Saved data entries:
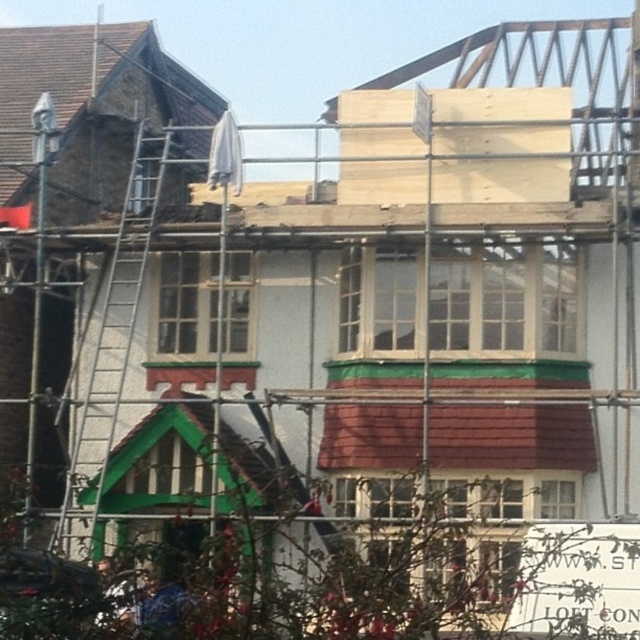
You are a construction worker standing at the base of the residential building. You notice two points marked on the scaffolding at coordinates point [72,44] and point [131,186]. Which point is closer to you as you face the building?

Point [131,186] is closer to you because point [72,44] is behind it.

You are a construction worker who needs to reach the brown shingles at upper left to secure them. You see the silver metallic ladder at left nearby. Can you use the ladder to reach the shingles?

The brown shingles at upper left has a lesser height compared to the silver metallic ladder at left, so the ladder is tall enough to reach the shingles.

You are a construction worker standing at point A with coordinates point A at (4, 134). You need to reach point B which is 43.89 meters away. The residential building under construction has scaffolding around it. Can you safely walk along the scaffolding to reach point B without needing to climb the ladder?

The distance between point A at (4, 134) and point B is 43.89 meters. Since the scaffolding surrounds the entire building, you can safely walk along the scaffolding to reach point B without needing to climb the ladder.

### Directions for this task
Copy out the records word for word, starting at the beginning and ending with the line that contains "The brown shingles at upper left has", including that line. Omit the pictures.

### The completed task
You are a construction worker standing at the base of the residential building. You notice two points marked on the scaffolding at coordinates point [72,44] and point [131,186]. Which point is closer to you as you face the building?

Point [131,186] is closer to you because point [72,44] is behind it.

You are a construction worker who needs to reach the brown shingles at upper left to secure them. You see the silver metallic ladder at left nearby. Can you use the ladder to reach the shingles?

The brown shingles at upper left has a lesser height compared to the silver metallic ladder at left, so the ladder is tall enough to reach the shingles.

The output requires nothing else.